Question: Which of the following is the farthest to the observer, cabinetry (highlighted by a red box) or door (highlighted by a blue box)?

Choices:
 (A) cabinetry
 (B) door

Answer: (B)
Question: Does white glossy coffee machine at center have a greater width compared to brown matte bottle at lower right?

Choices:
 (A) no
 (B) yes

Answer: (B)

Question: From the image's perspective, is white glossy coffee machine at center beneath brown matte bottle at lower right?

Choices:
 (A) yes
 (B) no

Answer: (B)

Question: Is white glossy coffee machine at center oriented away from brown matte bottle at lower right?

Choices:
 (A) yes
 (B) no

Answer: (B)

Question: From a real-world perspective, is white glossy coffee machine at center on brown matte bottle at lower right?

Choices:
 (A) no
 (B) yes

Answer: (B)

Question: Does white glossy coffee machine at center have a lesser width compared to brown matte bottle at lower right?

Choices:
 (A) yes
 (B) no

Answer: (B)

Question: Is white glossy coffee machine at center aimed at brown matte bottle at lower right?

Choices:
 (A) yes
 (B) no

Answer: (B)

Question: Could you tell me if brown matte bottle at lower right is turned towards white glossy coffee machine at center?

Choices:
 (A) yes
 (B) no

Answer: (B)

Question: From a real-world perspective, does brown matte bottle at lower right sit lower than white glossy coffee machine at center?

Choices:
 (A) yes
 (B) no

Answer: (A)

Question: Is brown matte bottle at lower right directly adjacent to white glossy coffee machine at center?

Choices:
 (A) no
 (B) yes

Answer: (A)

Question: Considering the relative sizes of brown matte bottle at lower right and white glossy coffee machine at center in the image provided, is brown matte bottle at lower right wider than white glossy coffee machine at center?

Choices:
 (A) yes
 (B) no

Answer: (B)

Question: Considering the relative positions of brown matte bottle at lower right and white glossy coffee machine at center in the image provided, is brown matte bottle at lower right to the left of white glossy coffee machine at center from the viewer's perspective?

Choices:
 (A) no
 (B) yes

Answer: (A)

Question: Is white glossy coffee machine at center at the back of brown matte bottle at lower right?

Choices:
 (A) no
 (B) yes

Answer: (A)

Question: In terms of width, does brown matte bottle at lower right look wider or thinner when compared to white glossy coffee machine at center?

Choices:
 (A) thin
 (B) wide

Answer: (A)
++++++++++
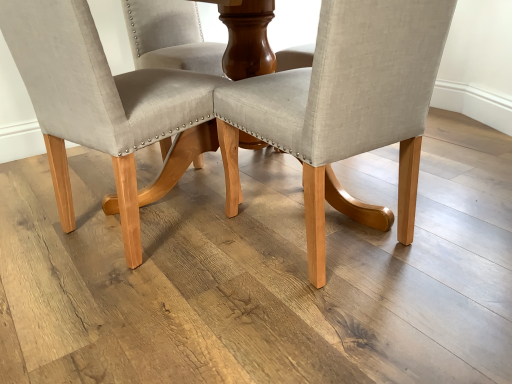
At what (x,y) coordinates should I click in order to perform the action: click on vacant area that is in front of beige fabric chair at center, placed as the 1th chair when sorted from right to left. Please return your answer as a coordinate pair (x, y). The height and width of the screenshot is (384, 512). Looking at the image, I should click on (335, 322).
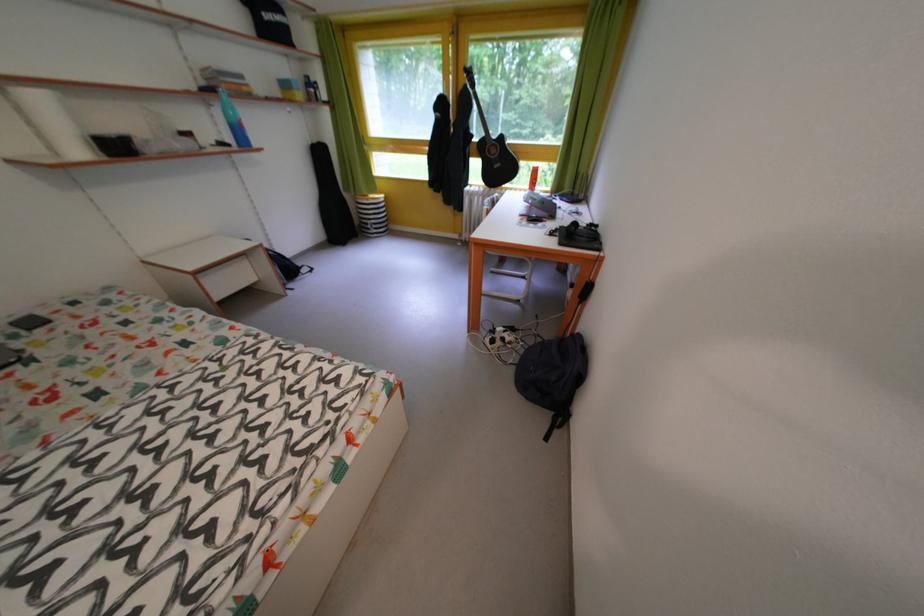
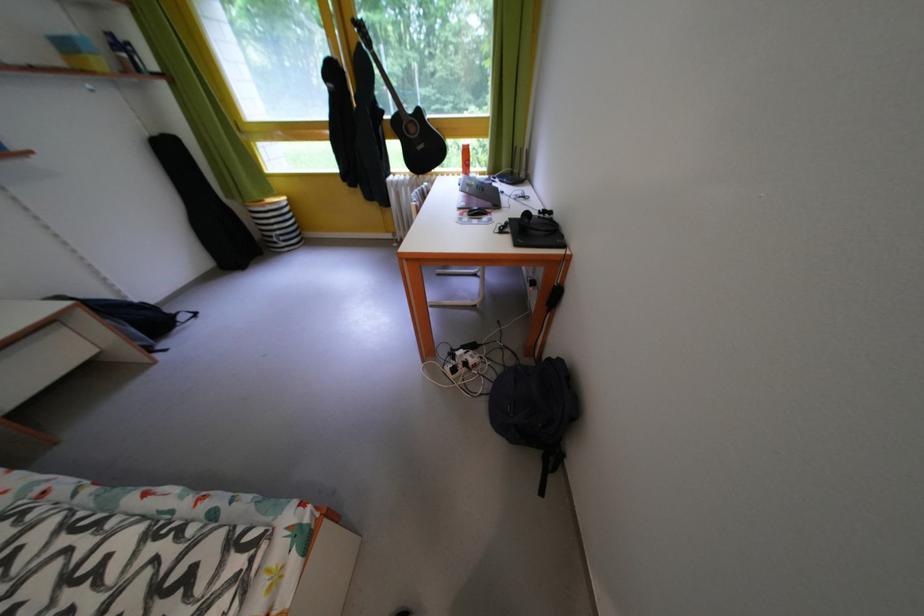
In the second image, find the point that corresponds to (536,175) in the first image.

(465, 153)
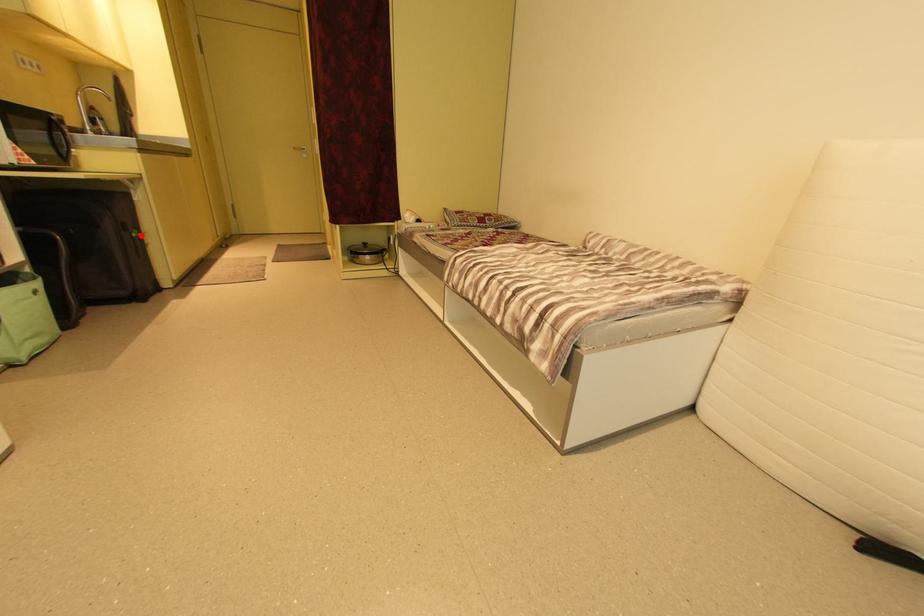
++++++++++
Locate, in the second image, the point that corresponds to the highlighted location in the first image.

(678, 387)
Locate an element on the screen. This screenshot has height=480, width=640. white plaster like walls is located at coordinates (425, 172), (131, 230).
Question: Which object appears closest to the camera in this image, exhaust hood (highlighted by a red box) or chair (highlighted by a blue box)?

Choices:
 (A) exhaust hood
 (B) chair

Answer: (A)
++++++++++
▸ **Try it**
Gather every line of the items above that contains the string "cabinetry". Case counts, so match uppercase and lowercase letters exactly.

▸ **Solution to this task**
Question: Which of the following is the farthest to the observer, cabinetry (highlighted by a red box) or door (highlighted by a blue box)?
 (A) cabinetry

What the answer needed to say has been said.